**INSTRUCTIONS TO FOLLOW:** Would you go through the records below and copy each line with the string "purple"?

**THE INPUT:**
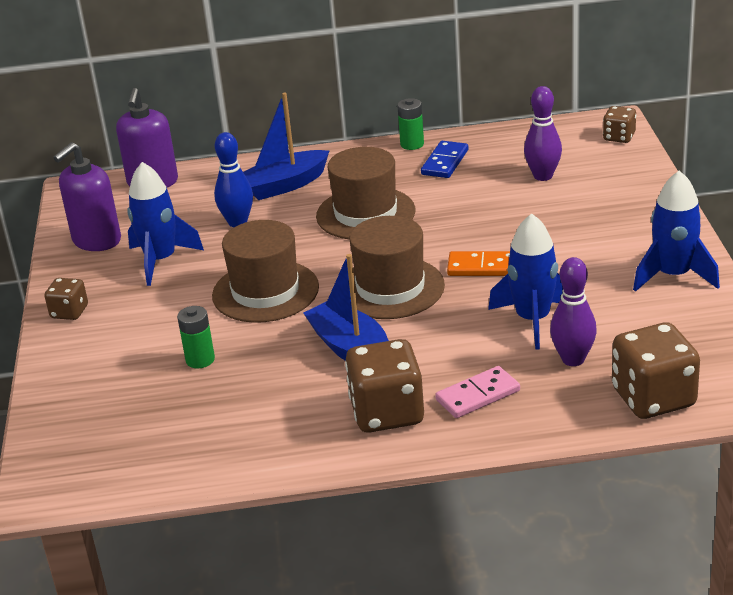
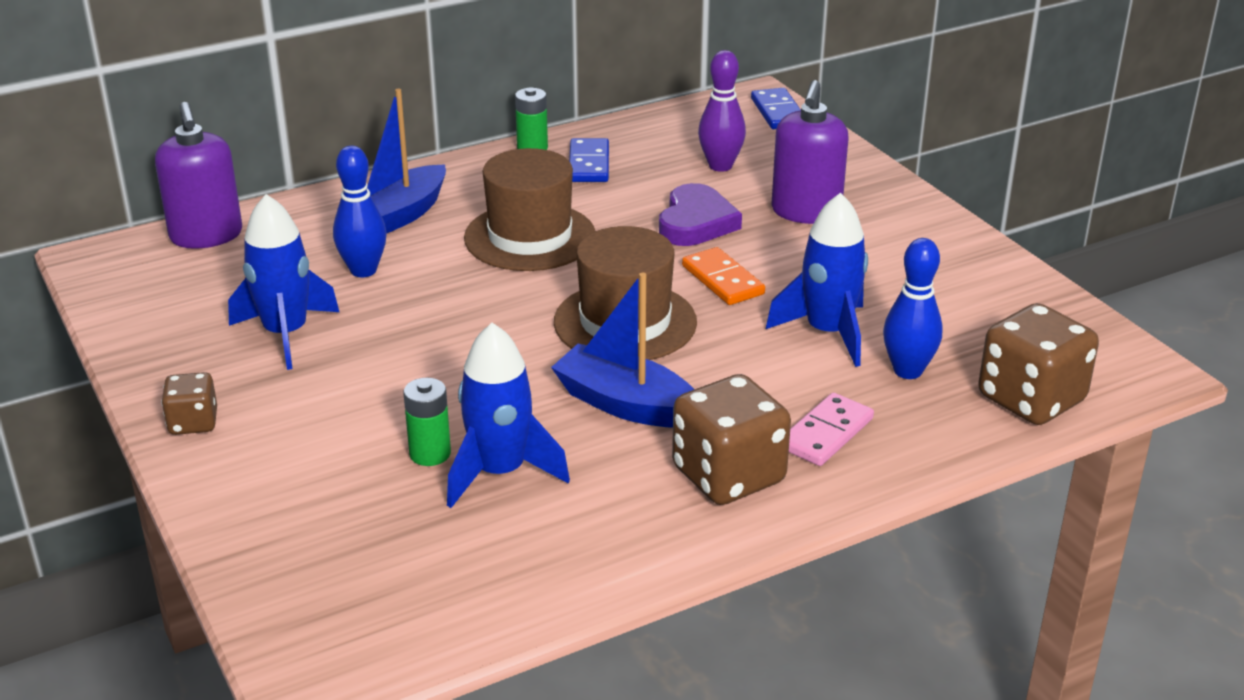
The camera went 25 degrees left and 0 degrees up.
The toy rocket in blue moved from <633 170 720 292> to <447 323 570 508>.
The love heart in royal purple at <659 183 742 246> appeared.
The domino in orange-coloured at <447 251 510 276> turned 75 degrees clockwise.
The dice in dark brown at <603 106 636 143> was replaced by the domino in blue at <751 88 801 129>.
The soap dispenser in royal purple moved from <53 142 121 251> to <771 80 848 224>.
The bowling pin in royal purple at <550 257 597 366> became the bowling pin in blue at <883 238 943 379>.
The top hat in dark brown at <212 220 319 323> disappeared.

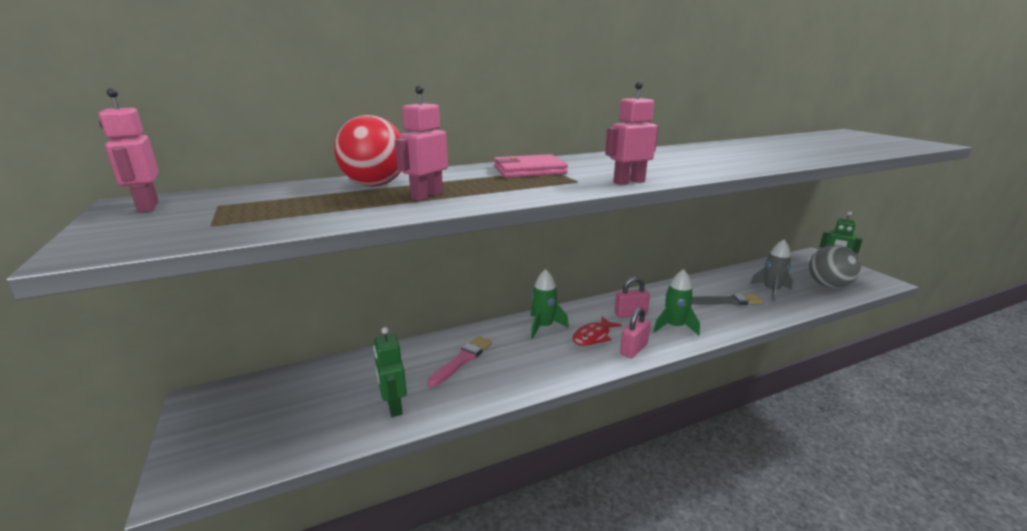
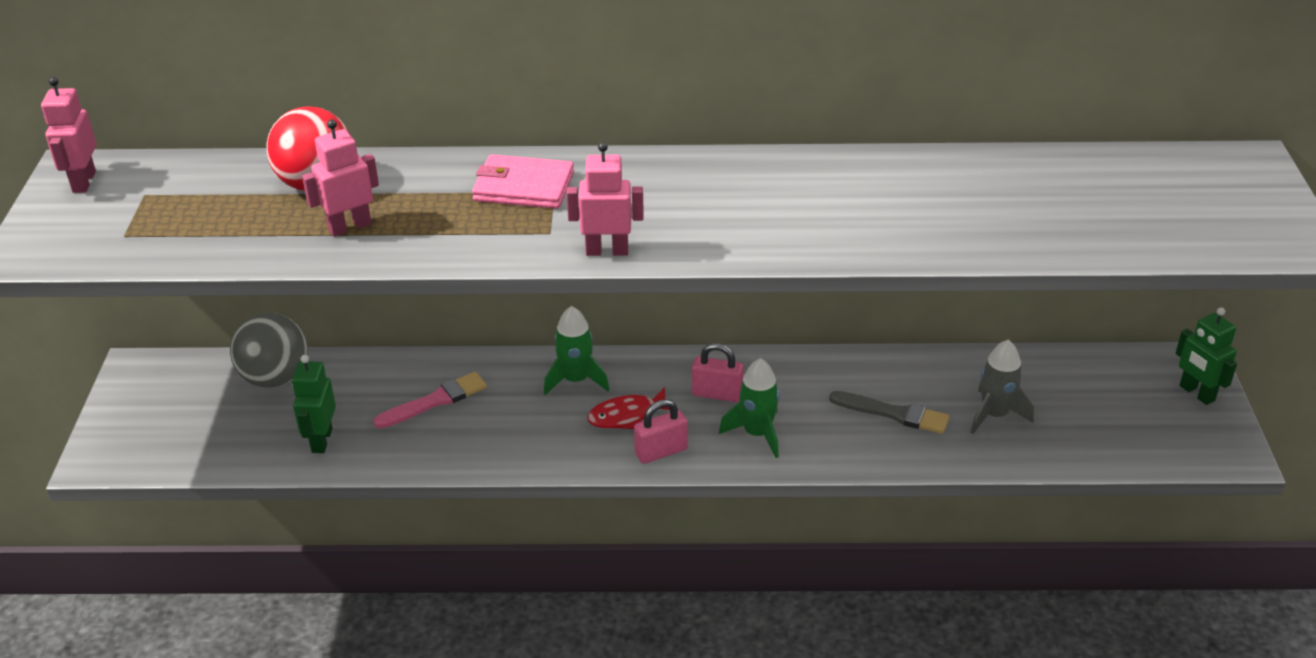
The camera went 25 degrees right and 15 degrees up.
The play ball in grey moved from <809 245 861 288> to <230 313 308 388>.

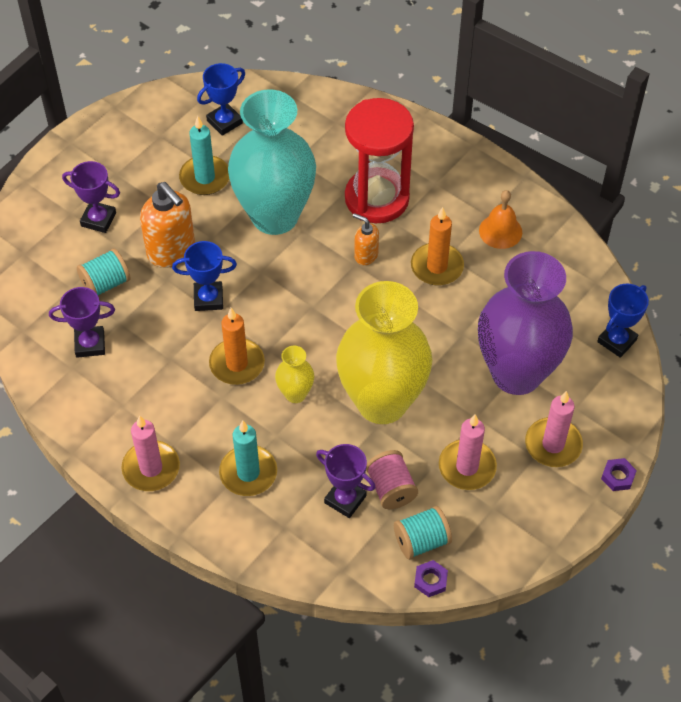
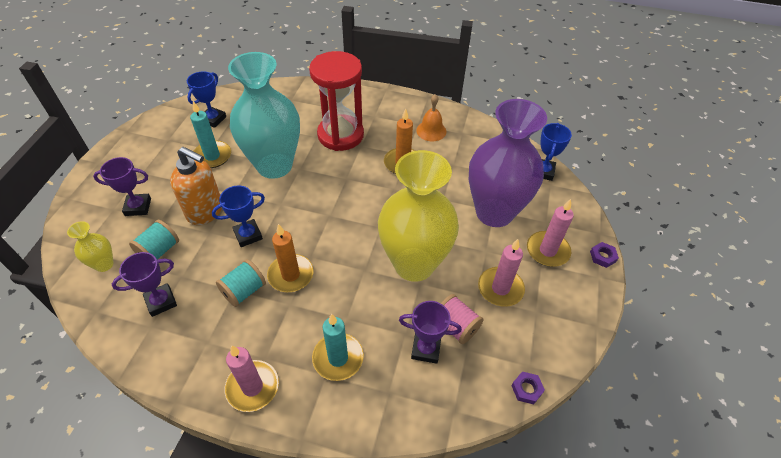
The camera went 25 degrees left and 5 degrees down.
The vase in yellow moved from <275 346 314 403> to <67 221 114 272>.
The spool in teal moved from <394 506 452 559> to <216 259 266 307>.
The soap dispenser in orange-coloured at <353 213 379 265> disappeared.

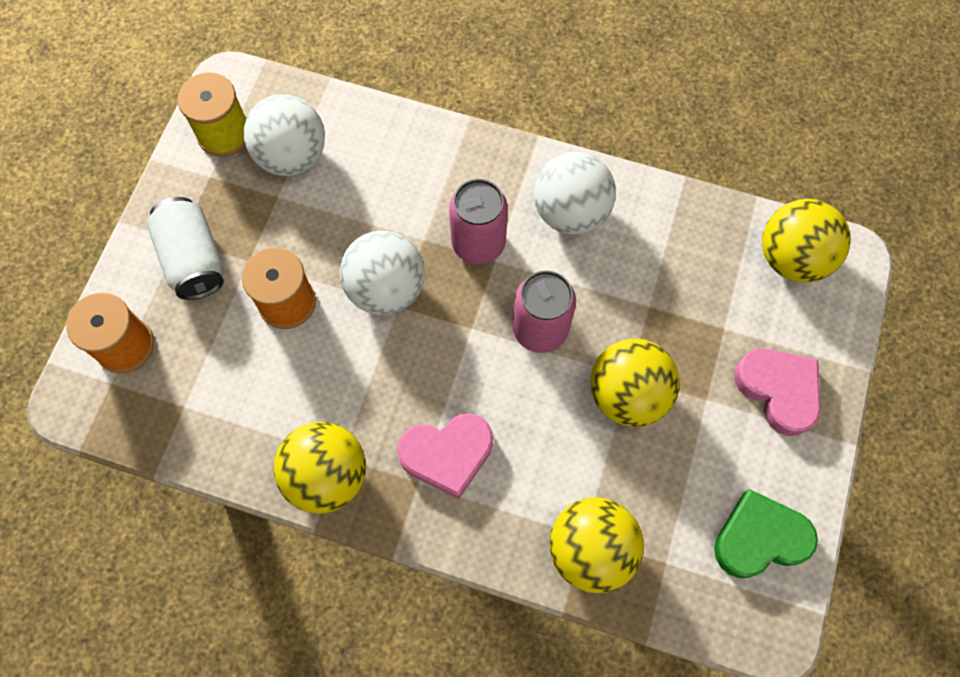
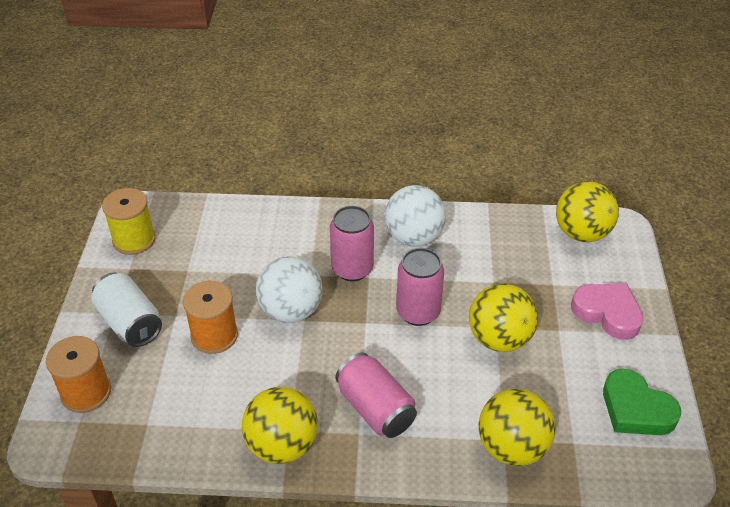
The camera went 15 degrees left and 25 degrees down.
The love heart in pink at <397 413 493 499> was replaced by the soda can in pink at <335 352 417 438>.
The love heart in leaf-green at <714 489 818 578> turned 105 degrees counterclockwise.
The play ball in snow-white at <244 94 325 176> disappeared.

**YOUR SOLUTION:**
The love heart in royal purple at <659 183 742 246> appeared.
The soap dispenser in royal purple moved from <53 142 121 251> to <771 80 848 224>.
The bowling pin in royal purple at <550 257 597 366> became the bowling pin in blue at <883 238 943 379>.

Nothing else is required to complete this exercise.